____ GIVEN RECORDS

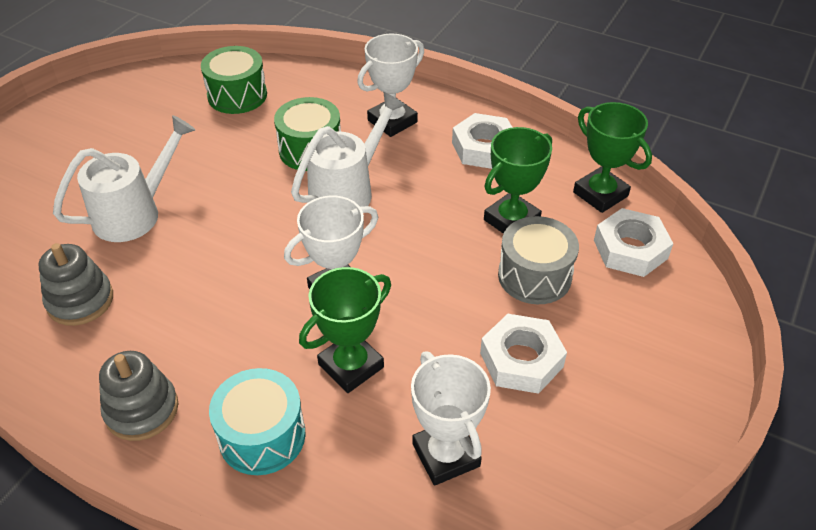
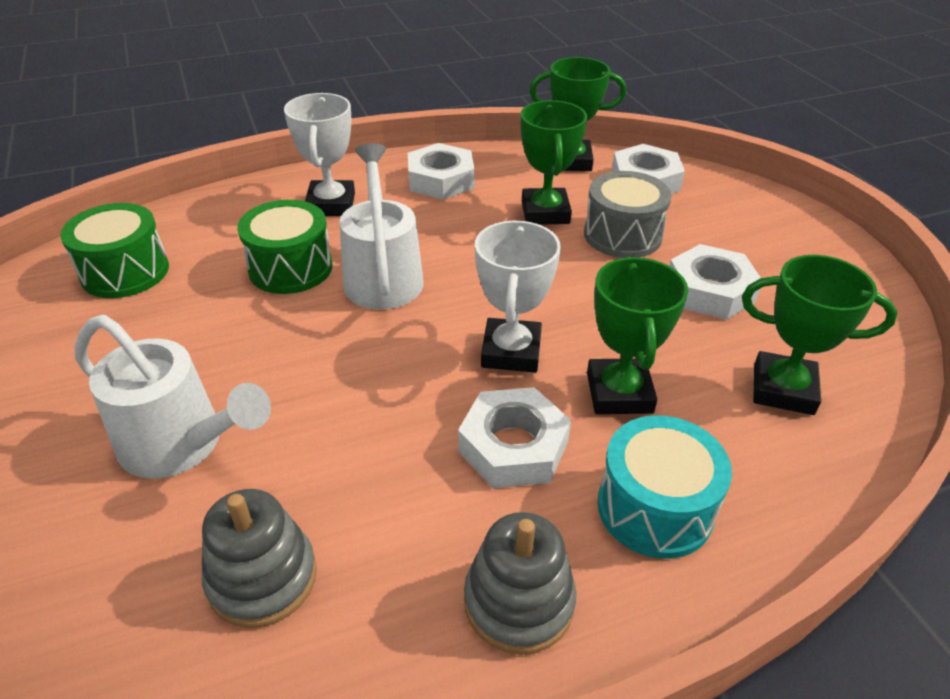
camera: 50 degrees left, 5 degrees down
(136, 213) = (182, 445): white watering can -> white watering can turned 120 degrees clockwise
(254, 341) = (513, 446): none -> white nut
(446, 455) = (783, 389): white trophy -> green trophy

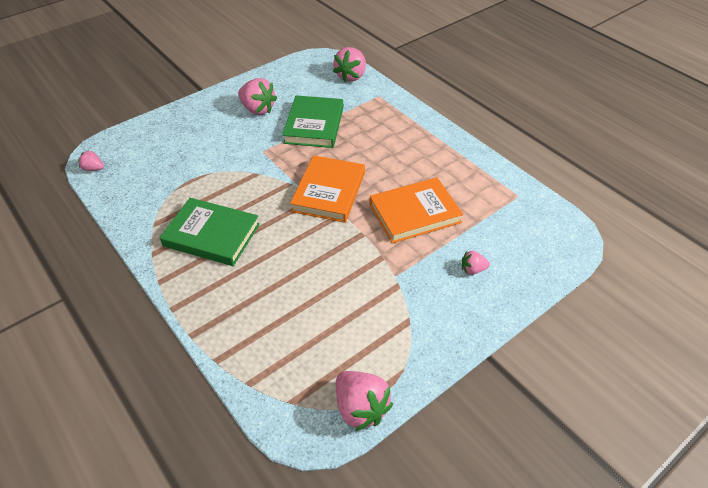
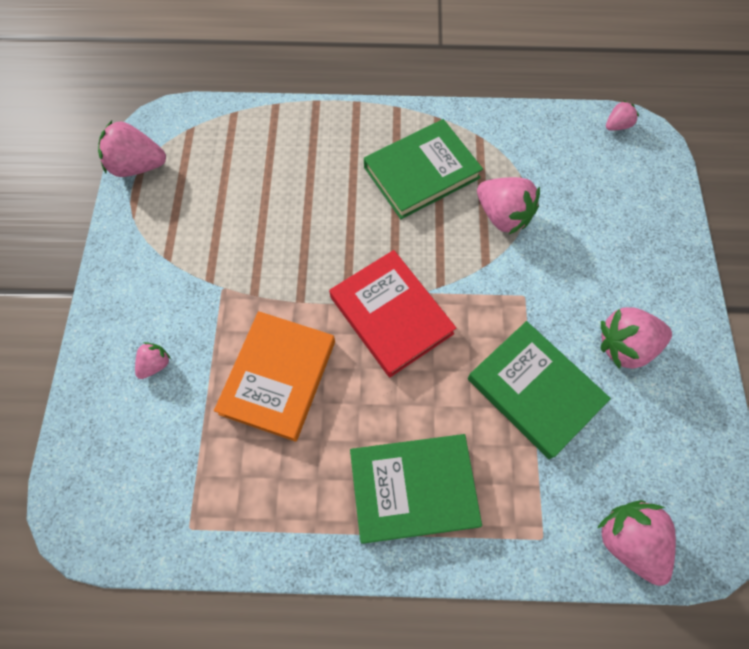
camera: 130 degrees right, 20 degrees up
(214, 183) = (502, 215): none -> pink strawberry
(329, 192) = (391, 315): orange book -> red book
(406, 138) = (413, 489): none -> green book

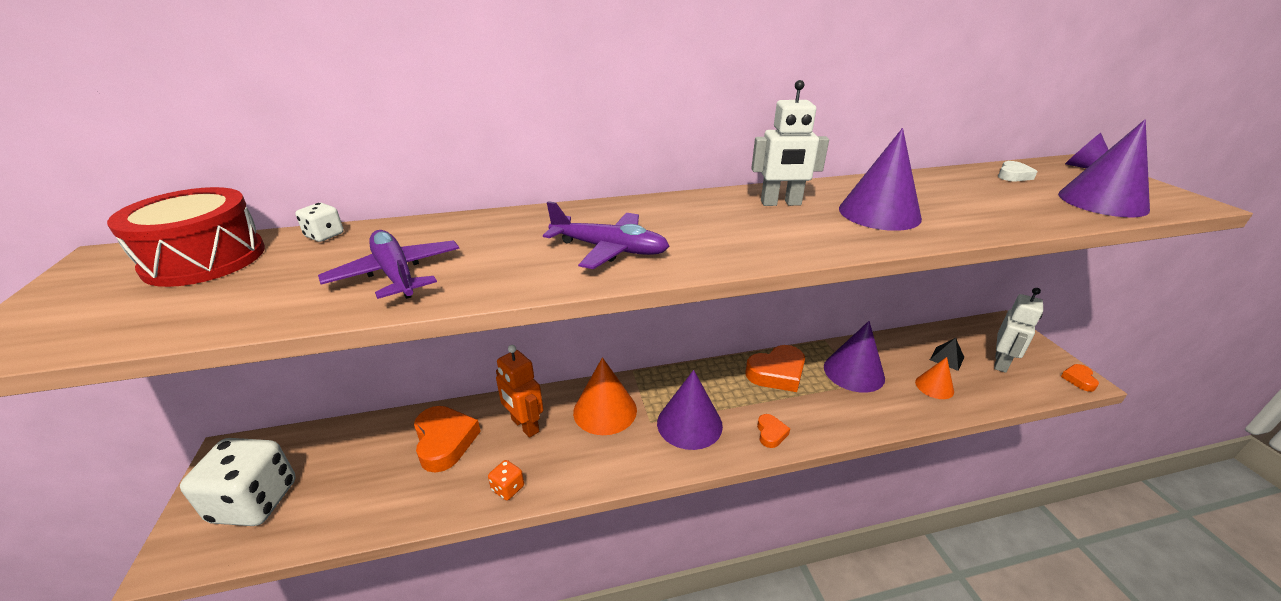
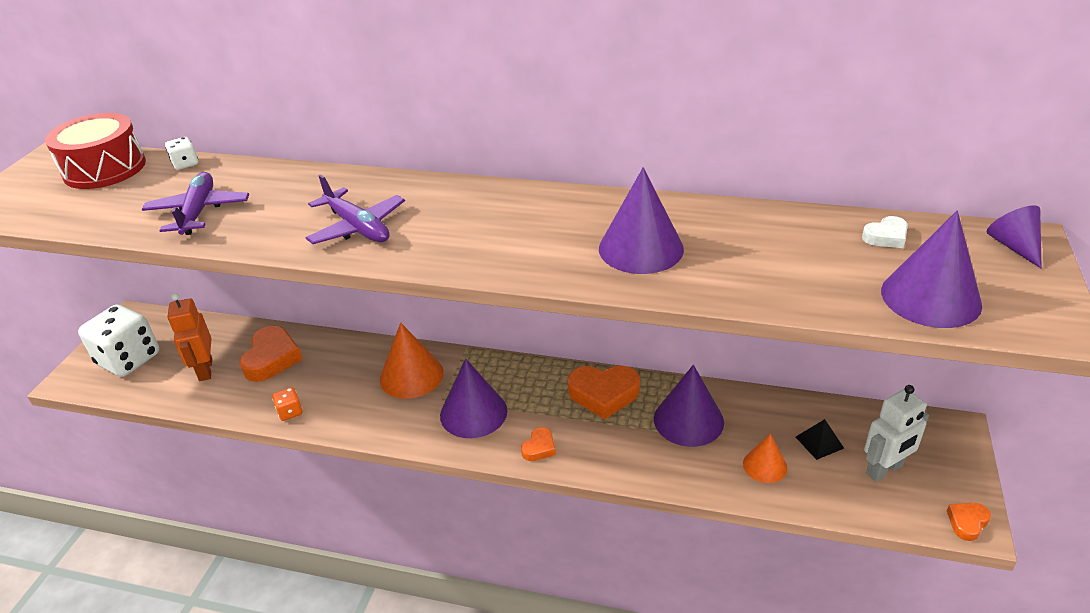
camera: 30 degrees right, 5 degrees up
(524, 426) = (338, 366): orange robot -> orange robot (205, 370)
(781, 203) = (562, 213): white robot -> none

________

▶ ASSIGNMENT
The lines to write out run from the one with "camera: 30 degrees right, 5 degrees up" through the end of the records. Give them exactly, and only them.

▶ ANSWER SECTION
camera: 30 degrees right, 5 degrees up
(524, 426) = (338, 366): orange robot -> orange robot (205, 370)
(781, 203) = (562, 213): white robot -> none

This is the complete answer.